**TASK REQUIREMENTS**
The data should be written out in full, exactly as it stands, and the pictures dropped.

**RECORDED DATA**
=====

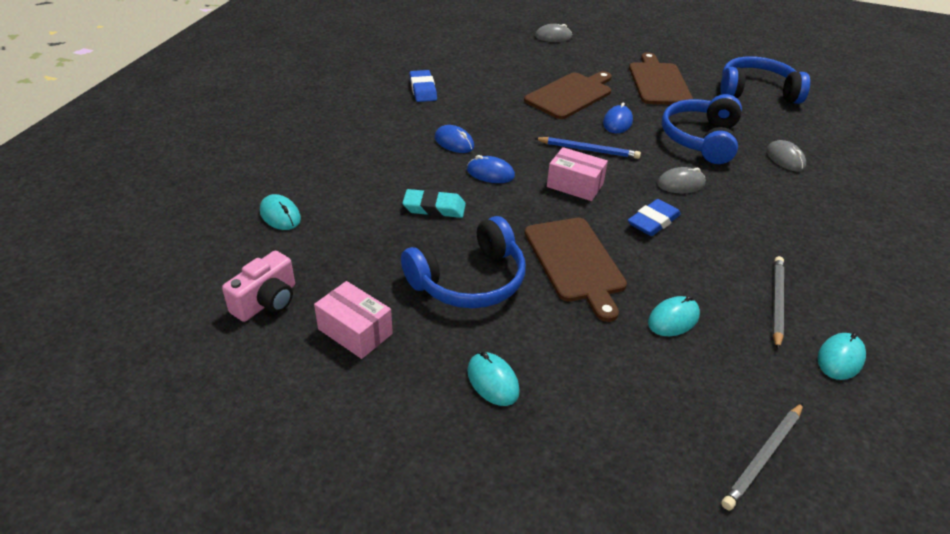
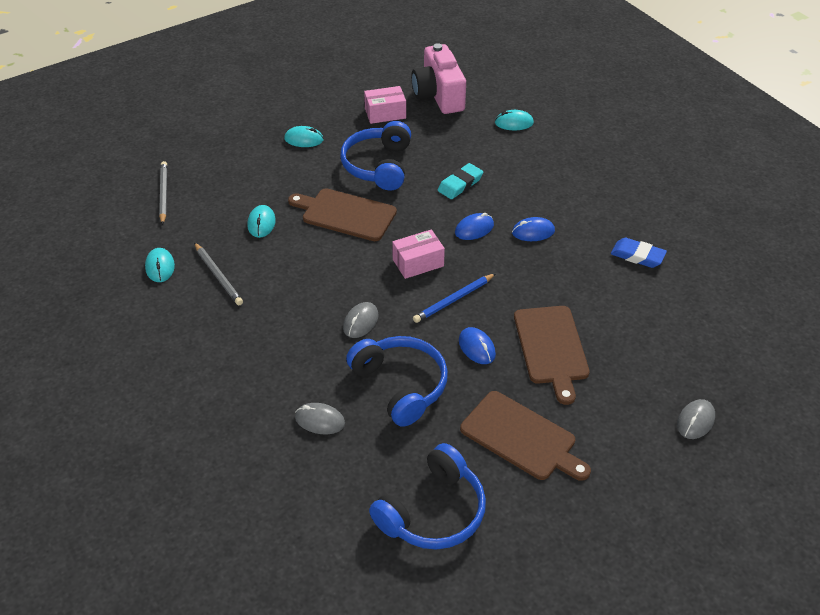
camera: 130 degrees right, 5 degrees up
(267, 301) = (438, 95): pink camera -> pink camera, size x1.62
(653, 221) = (340, 275): blue eraser -> none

=====

**RESULT OF THIS EXERCISE**
camera: 130 degrees right, 5 degrees up
(267, 301) = (438, 95): pink camera -> pink camera, size x1.62
(653, 221) = (340, 275): blue eraser -> none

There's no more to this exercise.